> Instructions for the task: Please reproduce the entire listing exactly.

*** Data records ***

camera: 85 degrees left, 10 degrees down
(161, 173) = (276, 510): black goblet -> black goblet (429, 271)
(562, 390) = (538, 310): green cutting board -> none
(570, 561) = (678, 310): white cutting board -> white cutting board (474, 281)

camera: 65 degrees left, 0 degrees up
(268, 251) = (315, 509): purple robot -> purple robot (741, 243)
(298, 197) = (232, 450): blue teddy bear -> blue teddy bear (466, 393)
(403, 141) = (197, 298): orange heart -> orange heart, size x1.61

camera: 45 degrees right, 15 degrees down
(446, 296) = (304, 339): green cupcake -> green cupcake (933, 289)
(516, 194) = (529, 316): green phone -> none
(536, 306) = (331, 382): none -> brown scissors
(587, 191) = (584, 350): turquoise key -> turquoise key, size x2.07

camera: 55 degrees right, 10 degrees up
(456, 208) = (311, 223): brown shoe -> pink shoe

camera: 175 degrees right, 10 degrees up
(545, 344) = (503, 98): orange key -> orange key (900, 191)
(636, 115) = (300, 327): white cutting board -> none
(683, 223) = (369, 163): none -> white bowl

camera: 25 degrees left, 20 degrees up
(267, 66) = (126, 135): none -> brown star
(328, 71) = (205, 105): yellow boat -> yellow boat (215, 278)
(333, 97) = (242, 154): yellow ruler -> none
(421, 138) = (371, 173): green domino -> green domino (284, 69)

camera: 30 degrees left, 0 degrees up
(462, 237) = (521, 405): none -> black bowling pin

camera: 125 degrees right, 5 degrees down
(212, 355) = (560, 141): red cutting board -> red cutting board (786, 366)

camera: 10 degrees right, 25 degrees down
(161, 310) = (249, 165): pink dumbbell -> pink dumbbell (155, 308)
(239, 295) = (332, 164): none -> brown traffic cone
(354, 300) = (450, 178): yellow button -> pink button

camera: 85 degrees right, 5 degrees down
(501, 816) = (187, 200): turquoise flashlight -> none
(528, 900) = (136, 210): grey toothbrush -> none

*** End of Data records ***

> Your response:
camera: 85 degrees left, 10 degrees down
(161, 173) = (276, 510): black goblet -> black goblet (429, 271)
(562, 390) = (538, 310): green cutting board -> none
(570, 561) = (678, 310): white cutting board -> white cutting board (474, 281)

camera: 65 degrees left, 0 degrees up
(268, 251) = (315, 509): purple robot -> purple robot (741, 243)
(298, 197) = (232, 450): blue teddy bear -> blue teddy bear (466, 393)
(403, 141) = (197, 298): orange heart -> orange heart, size x1.61

camera: 45 degrees right, 15 degrees down
(446, 296) = (304, 339): green cupcake -> green cupcake (933, 289)
(516, 194) = (529, 316): green phone -> none
(536, 306) = (331, 382): none -> brown scissors
(587, 191) = (584, 350): turquoise key -> turquoise key, size x2.07

camera: 55 degrees right, 10 degrees up
(456, 208) = (311, 223): brown shoe -> pink shoe

camera: 175 degrees right, 10 degrees up
(545, 344) = (503, 98): orange key -> orange key (900, 191)
(636, 115) = (300, 327): white cutting board -> none
(683, 223) = (369, 163): none -> white bowl

camera: 25 degrees left, 20 degrees up
(267, 66) = (126, 135): none -> brown star
(328, 71) = (205, 105): yellow boat -> yellow boat (215, 278)
(333, 97) = (242, 154): yellow ruler -> none
(421, 138) = (371, 173): green domino -> green domino (284, 69)

camera: 30 degrees left, 0 degrees up
(462, 237) = (521, 405): none -> black bowling pin

camera: 125 degrees right, 5 degrees down
(212, 355) = (560, 141): red cutting board -> red cutting board (786, 366)

camera: 10 degrees right, 25 degrees down
(161, 310) = (249, 165): pink dumbbell -> pink dumbbell (155, 308)
(239, 295) = (332, 164): none -> brown traffic cone
(354, 300) = (450, 178): yellow button -> pink button

camera: 85 degrees right, 5 degrees down
(501, 816) = (187, 200): turquoise flashlight -> none
(528, 900) = (136, 210): grey toothbrush -> none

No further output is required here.